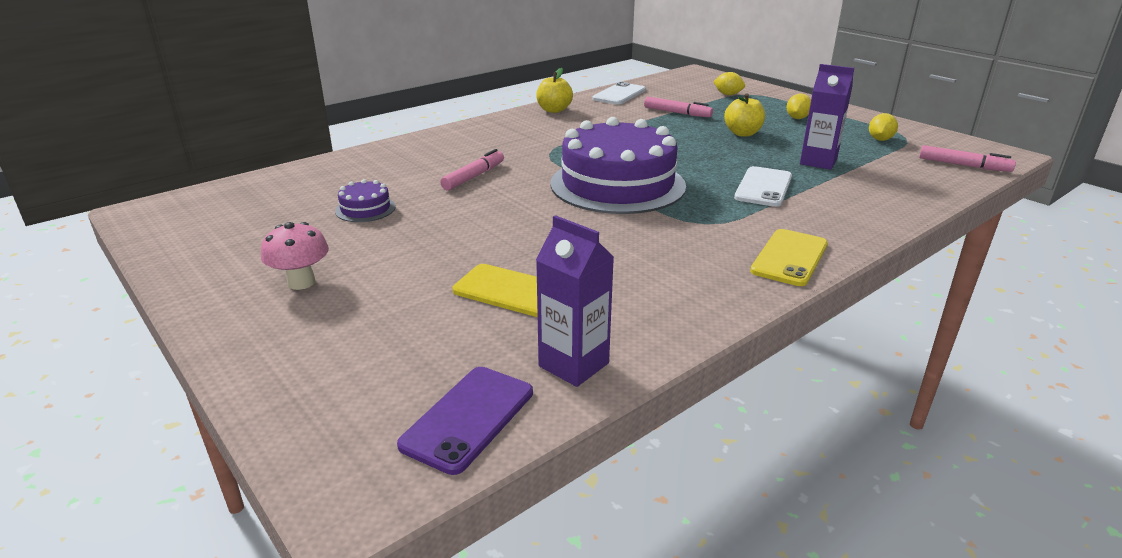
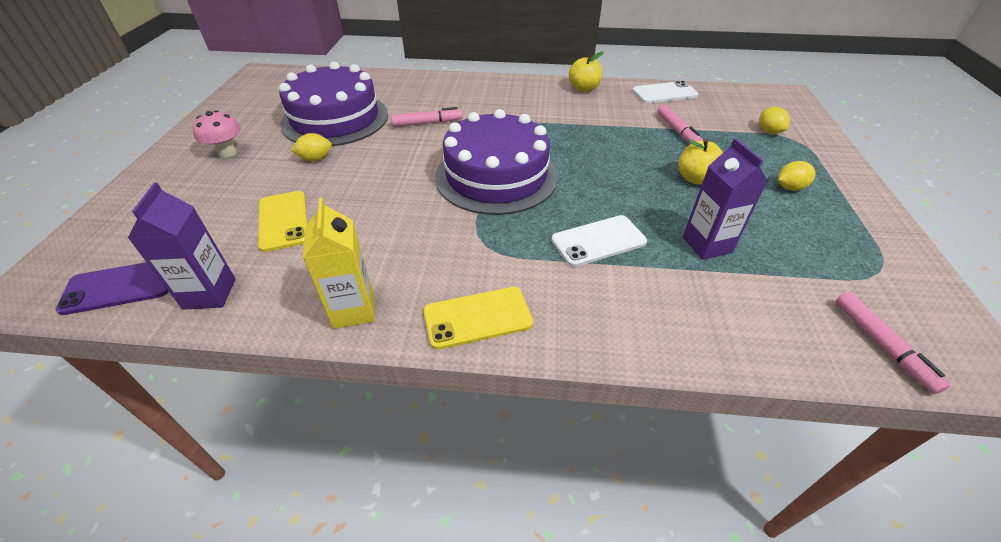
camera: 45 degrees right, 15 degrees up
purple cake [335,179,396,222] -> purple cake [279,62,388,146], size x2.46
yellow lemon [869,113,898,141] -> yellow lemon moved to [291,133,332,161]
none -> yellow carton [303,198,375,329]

★ ★ ★ ★ ★

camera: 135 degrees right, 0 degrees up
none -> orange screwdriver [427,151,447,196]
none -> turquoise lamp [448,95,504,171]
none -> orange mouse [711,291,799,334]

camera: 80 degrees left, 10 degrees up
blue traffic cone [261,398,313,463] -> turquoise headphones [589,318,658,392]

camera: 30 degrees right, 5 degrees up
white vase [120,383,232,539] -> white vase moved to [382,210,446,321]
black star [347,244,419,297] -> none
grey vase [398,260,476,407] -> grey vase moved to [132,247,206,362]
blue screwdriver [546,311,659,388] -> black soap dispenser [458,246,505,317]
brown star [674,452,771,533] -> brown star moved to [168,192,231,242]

★ ★ ★ ★ ★

After locating the line holding "none -> orange mouse [711,291,799,334]" above, output exactly that line and every line after it through the line holding "brown star [674,452,771,533]". Include nothing else.

■ Finished exercise:
none -> orange mouse [711,291,799,334]

camera: 80 degrees left, 10 degrees up
blue traffic cone [261,398,313,463] -> turquoise headphones [589,318,658,392]

camera: 30 degrees right, 5 degrees up
white vase [120,383,232,539] -> white vase moved to [382,210,446,321]
black star [347,244,419,297] -> none
grey vase [398,260,476,407] -> grey vase moved to [132,247,206,362]
blue screwdriver [546,311,659,388] -> black soap dispenser [458,246,505,317]
brown star [674,452,771,533] -> brown star moved to [168,192,231,242]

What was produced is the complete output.